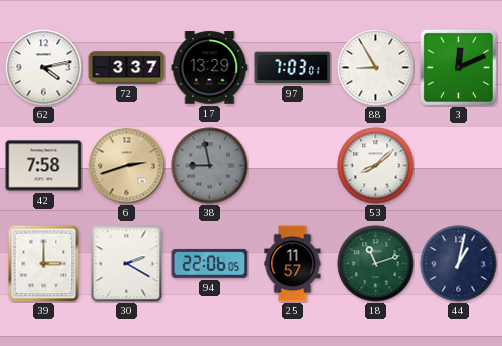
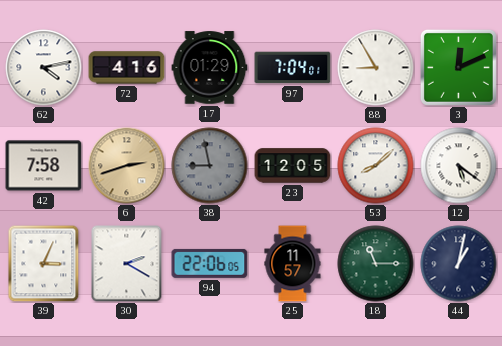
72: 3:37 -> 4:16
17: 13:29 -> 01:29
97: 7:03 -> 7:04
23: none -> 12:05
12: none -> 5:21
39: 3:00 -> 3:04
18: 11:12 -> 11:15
::::::::
Write out every line of the entries above without any change, leaving out the pictures.

• Written solution:
72: 3:37 -> 4:16
17: 13:29 -> 01:29
97: 7:03 -> 7:04
23: none -> 12:05
12: none -> 5:21
39: 3:00 -> 3:04
18: 11:12 -> 11:15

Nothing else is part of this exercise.